EXERCISE DIRECTIONS: From the first line to the last, write out the records exactly.

(Change detection outputs)
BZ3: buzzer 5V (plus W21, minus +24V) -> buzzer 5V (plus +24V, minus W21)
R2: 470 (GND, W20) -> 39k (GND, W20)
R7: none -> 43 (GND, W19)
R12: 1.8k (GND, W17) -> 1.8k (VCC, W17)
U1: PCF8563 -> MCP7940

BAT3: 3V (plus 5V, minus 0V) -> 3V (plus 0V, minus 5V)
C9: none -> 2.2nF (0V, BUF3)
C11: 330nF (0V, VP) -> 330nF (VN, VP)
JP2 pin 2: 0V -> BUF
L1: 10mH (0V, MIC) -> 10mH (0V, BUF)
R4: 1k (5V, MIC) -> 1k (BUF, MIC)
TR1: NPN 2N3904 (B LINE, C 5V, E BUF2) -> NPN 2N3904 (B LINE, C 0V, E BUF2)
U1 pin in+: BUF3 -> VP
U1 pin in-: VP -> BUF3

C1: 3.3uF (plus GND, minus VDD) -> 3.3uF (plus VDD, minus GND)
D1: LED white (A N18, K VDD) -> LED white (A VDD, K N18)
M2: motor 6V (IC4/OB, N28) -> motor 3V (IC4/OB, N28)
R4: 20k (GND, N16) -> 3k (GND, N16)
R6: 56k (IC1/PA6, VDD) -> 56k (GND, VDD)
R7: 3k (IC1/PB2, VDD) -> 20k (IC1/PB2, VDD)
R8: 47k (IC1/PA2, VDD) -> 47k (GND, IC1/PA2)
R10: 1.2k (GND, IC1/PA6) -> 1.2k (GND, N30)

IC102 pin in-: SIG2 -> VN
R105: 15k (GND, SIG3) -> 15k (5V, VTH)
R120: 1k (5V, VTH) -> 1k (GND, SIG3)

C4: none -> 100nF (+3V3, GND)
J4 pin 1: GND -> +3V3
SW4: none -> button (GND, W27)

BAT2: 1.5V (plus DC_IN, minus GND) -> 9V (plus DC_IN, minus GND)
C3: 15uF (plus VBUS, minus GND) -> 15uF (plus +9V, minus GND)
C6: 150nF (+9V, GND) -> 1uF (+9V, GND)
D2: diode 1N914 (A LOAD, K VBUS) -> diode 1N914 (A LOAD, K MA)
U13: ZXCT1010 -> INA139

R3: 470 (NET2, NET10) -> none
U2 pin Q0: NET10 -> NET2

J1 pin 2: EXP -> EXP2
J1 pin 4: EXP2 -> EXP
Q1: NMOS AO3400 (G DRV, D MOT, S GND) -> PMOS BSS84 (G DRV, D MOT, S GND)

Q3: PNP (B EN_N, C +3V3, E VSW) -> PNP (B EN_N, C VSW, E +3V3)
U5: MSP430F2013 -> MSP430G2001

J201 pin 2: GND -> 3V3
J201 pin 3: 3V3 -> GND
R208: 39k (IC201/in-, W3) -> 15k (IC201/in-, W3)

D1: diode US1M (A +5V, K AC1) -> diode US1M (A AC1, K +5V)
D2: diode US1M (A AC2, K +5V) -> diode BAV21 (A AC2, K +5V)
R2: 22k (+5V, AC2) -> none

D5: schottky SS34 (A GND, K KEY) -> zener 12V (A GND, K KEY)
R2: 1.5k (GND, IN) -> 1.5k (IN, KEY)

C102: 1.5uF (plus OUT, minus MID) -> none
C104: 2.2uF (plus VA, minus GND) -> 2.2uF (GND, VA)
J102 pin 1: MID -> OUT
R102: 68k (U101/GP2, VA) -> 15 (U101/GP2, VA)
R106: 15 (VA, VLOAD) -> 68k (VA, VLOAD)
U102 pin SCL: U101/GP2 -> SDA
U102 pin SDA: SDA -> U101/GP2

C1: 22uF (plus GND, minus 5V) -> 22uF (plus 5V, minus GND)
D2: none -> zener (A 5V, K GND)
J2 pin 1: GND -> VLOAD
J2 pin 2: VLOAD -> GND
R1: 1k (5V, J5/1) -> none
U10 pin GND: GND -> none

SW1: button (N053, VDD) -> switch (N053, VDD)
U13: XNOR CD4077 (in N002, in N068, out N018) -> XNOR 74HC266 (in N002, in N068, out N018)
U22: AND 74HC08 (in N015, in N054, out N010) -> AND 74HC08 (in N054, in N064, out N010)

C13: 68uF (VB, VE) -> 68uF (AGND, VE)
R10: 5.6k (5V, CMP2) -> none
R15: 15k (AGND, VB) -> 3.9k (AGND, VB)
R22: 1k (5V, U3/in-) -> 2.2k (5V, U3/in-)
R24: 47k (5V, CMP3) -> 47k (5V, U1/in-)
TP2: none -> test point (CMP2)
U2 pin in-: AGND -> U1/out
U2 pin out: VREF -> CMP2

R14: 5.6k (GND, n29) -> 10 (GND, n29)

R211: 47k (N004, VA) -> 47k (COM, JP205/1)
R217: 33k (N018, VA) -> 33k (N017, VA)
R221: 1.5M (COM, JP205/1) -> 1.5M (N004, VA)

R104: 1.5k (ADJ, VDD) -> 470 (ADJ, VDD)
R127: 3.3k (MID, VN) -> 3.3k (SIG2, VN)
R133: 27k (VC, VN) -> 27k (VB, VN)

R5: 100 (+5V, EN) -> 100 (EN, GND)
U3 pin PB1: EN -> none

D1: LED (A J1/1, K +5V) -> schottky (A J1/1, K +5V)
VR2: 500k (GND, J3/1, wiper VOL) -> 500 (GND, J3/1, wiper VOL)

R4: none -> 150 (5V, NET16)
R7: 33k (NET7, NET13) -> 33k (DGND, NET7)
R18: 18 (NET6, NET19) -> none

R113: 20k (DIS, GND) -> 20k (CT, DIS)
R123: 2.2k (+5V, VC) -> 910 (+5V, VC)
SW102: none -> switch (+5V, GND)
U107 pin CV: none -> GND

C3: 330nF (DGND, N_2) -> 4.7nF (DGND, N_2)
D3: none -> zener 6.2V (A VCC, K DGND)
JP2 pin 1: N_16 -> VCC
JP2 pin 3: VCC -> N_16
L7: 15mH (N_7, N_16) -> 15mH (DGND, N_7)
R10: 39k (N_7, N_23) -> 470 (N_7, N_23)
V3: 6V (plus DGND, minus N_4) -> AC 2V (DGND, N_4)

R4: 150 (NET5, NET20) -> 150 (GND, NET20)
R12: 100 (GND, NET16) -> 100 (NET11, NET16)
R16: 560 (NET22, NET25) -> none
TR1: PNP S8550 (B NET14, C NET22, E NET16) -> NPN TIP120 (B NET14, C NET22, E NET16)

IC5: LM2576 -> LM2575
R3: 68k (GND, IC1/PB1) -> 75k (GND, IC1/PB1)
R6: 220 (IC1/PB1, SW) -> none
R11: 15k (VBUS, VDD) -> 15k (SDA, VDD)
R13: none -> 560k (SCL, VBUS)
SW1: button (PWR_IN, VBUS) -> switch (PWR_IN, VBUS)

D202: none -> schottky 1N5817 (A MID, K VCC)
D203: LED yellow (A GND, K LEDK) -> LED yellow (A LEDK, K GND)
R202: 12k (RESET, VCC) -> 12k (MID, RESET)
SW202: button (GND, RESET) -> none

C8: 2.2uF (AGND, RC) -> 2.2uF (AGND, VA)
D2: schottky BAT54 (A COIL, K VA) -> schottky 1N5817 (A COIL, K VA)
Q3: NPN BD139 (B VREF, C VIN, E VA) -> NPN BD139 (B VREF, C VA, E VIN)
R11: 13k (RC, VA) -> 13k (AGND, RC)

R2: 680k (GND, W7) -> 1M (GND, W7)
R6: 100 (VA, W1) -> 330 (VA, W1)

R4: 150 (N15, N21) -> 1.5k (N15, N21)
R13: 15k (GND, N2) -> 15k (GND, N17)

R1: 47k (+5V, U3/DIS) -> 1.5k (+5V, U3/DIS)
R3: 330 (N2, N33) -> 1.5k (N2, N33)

SOLUTION:
BZ3: buzzer 5V (plus W21, minus +24V) -> buzzer 5V (plus +24V, minus W21)
R2: 470 (GND, W20) -> 39k (GND, W20)
R7: none -> 43 (GND, W19)
R12: 1.8k (GND, W17) -> 1.8k (VCC, W17)
U1: PCF8563 -> MCP7940

BAT3: 3V (plus 5V, minus 0V) -> 3V (plus 0V, minus 5V)
C9: none -> 2.2nF (0V, BUF3)
C11: 330nF (0V, VP) -> 330nF (VN, VP)
JP2 pin 2: 0V -> BUF
L1: 10mH (0V, MIC) -> 10mH (0V, BUF)
R4: 1k (5V, MIC) -> 1k (BUF, MIC)
TR1: NPN 2N3904 (B LINE, C 5V, E BUF2) -> NPN 2N3904 (B LINE, C 0V, E BUF2)
U1 pin in+: BUF3 -> VP
U1 pin in-: VP -> BUF3

C1: 3.3uF (plus GND, minus VDD) -> 3.3uF (plus VDD, minus GND)
D1: LED white (A N18, K VDD) -> LED white (A VDD, K N18)
M2: motor 6V (IC4/OB, N28) -> motor 3V (IC4/OB, N28)
R4: 20k (GND, N16) -> 3k (GND, N16)
R6: 56k (IC1/PA6, VDD) -> 56k (GND, VDD)
R7: 3k (IC1/PB2, VDD) -> 20k (IC1/PB2, VDD)
R8: 47k (IC1/PA2, VDD) -> 47k (GND, IC1/PA2)
R10: 1.2k (GND, IC1/PA6) -> 1.2k (GND, N30)

IC102 pin in-: SIG2 -> VN
R105: 15k (GND, SIG3) -> 15k (5V, VTH)
R120: 1k (5V, VTH) -> 1k (GND, SIG3)

C4: none -> 100nF (+3V3, GND)
J4 pin 1: GND -> +3V3
SW4: none -> button (GND, W27)

BAT2: 1.5V (plus DC_IN, minus GND) -> 9V (plus DC_IN, minus GND)
C3: 15uF (plus VBUS, minus GND) -> 15uF (plus +9V, minus GND)
C6: 150nF (+9V, GND) -> 1uF (+9V, GND)
D2: diode 1N914 (A LOAD, K VBUS) -> diode 1N914 (A LOAD, K MA)
U13: ZXCT1010 -> INA139

R3: 470 (NET2, NET10) -> none
U2 pin Q0: NET10 -> NET2

J1 pin 2: EXP -> EXP2
J1 pin 4: EXP2 -> EXP
Q1: NMOS AO3400 (G DRV, D MOT, S GND) -> PMOS BSS84 (G DRV, D MOT, S GND)

Q3: PNP (B EN_N, C +3V3, E VSW) -> PNP (B EN_N, C VSW, E +3V3)
U5: MSP430F2013 -> MSP430G2001

J201 pin 2: GND -> 3V3
J201 pin 3: 3V3 -> GND
R208: 39k (IC201/in-, W3) -> 15k (IC201/in-, W3)

D1: diode US1M (A +5V, K AC1) -> diode US1M (A AC1, K +5V)
D2: diode US1M (A AC2, K +5V) -> diode BAV21 (A AC2, K +5V)
R2: 22k (+5V, AC2) -> none

D5: schottky SS34 (A GND, K KEY) -> zener 12V (A GND, K KEY)
R2: 1.5k (GND, IN) -> 1.5k (IN, KEY)

C102: 1.5uF (plus OUT, minus MID) -> none
C104: 2.2uF (plus VA, minus GND) -> 2.2uF (GND, VA)
J102 pin 1: MID -> OUT
R102: 68k (U101/GP2, VA) -> 15 (U101/GP2, VA)
R106: 15 (VA, VLOAD) -> 68k (VA, VLOAD)
U102 pin SCL: U101/GP2 -> SDA
U102 pin SDA: SDA -> U101/GP2

C1: 22uF (plus GND, minus 5V) -> 22uF (plus 5V, minus GND)
D2: none -> zener (A 5V, K GND)
J2 pin 1: GND -> VLOAD
J2 pin 2: VLOAD -> GND
R1: 1k (5V, J5/1) -> none
U10 pin GND: GND -> none

SW1: button (N053, VDD) -> switch (N053, VDD)
U13: XNOR CD4077 (in N002, in N068, out N018) -> XNOR 74HC266 (in N002, in N068, out N018)
U22: AND 74HC08 (in N015, in N054, out N010) -> AND 74HC08 (in N054, in N064, out N010)

C13: 68uF (VB, VE) -> 68uF (AGND, VE)
R10: 5.6k (5V, CMP2) -> none
R15: 15k (AGND, VB) -> 3.9k (AGND, VB)
R22: 1k (5V, U3/in-) -> 2.2k (5V, U3/in-)
R24: 47k (5V, CMP3) -> 47k (5V, U1/in-)
TP2: none -> test point (CMP2)
U2 pin in-: AGND -> U1/out
U2 pin out: VREF -> CMP2

R14: 5.6k (GND, n29) -> 10 (GND, n29)

R211: 47k (N004, VA) -> 47k (COM, JP205/1)
R217: 33k (N018, VA) -> 33k (N017, VA)
R221: 1.5M (COM, JP205/1) -> 1.5M (N004, VA)

R104: 1.5k (ADJ, VDD) -> 470 (ADJ, VDD)
R127: 3.3k (MID, VN) -> 3.3k (SIG2, VN)
R133: 27k (VC, VN) -> 27k (VB, VN)

R5: 100 (+5V, EN) -> 100 (EN, GND)
U3 pin PB1: EN -> none

D1: LED (A J1/1, K +5V) -> schottky (A J1/1, K +5V)
VR2: 500k (GND, J3/1, wiper VOL) -> 500 (GND, J3/1, wiper VOL)

R4: none -> 150 (5V, NET16)
R7: 33k (NET7, NET13) -> 33k (DGND, NET7)
R18: 18 (NET6, NET19) -> none

R113: 20k (DIS, GND) -> 20k (CT, DIS)
R123: 2.2k (+5V, VC) -> 910 (+5V, VC)
SW102: none -> switch (+5V, GND)
U107 pin CV: none -> GND

C3: 330nF (DGND, N_2) -> 4.7nF (DGND, N_2)
D3: none -> zener 6.2V (A VCC, K DGND)
JP2 pin 1: N_16 -> VCC
JP2 pin 3: VCC -> N_16
L7: 15mH (N_7, N_16) -> 15mH (DGND, N_7)
R10: 39k (N_7, N_23) -> 470 (N_7, N_23)
V3: 6V (plus DGND, minus N_4) -> AC 2V (DGND, N_4)

R4: 150 (NET5, NET20) -> 150 (GND, NET20)
R12: 100 (GND, NET16) -> 100 (NET11, NET16)
R16: 560 (NET22, NET25) -> none
TR1: PNP S8550 (B NET14, C NET22, E NET16) -> NPN TIP120 (B NET14, C NET22, E NET16)

IC5: LM2576 -> LM2575
R3: 68k (GND, IC1/PB1) -> 75k (GND, IC1/PB1)
R6: 220 (IC1/PB1, SW) -> none
R11: 15k (VBUS, VDD) -> 15k (SDA, VDD)
R13: none -> 560k (SCL, VBUS)
SW1: button (PWR_IN, VBUS) -> switch (PWR_IN, VBUS)

D202: none -> schottky 1N5817 (A MID, K VCC)
D203: LED yellow (A GND, K LEDK) -> LED yellow (A LEDK, K GND)
R202: 12k (RESET, VCC) -> 12k (MID, RESET)
SW202: button (GND, RESET) -> none

C8: 2.2uF (AGND, RC) -> 2.2uF (AGND, VA)
D2: schottky BAT54 (A COIL, K VA) -> schottky 1N5817 (A COIL, K VA)
Q3: NPN BD139 (B VREF, C VIN, E VA) -> NPN BD139 (B VREF, C VA, E VIN)
R11: 13k (RC, VA) -> 13k (AGND, RC)

R2: 680k (GND, W7) -> 1M (GND, W7)
R6: 100 (VA, W1) -> 330 (VA, W1)

R4: 150 (N15, N21) -> 1.5k (N15, N21)
R13: 15k (GND, N2) -> 15k (GND, N17)

R1: 47k (+5V, U3/DIS) -> 1.5k (+5V, U3/DIS)
R3: 330 (N2, N33) -> 1.5k (N2, N33)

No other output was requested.